• [Exercise objective] Every line below containing the word "hourglass" should be found and copied.

#### Data extract ####

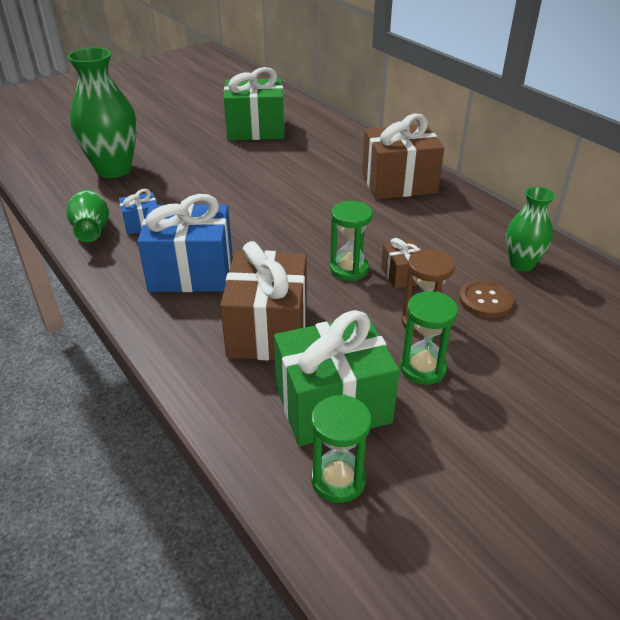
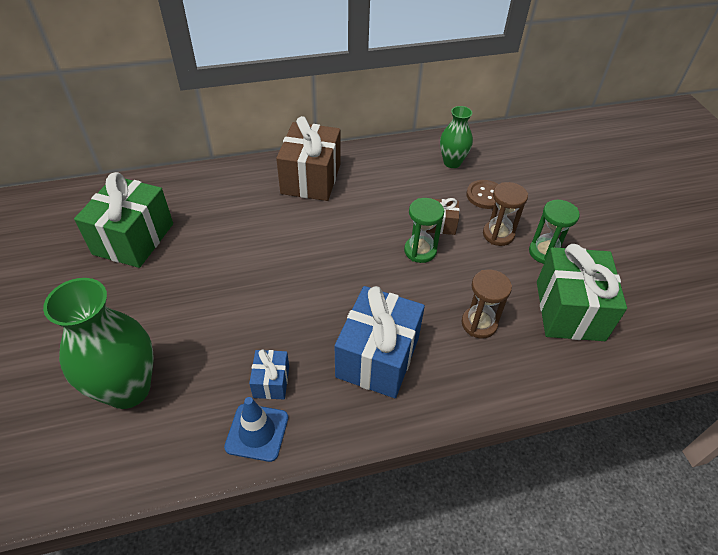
camera: 70 degrees left, 10 degrees up
(92, 230) = (257, 432): green vase -> blue traffic cone
(268, 330) = (479, 324): brown gift -> brown hourglass
(338, 480) = (636, 329): green hourglass -> none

####

• [Task result]
(268, 330) = (479, 324): brown gift -> brown hourglass
(338, 480) = (636, 329): green hourglass -> none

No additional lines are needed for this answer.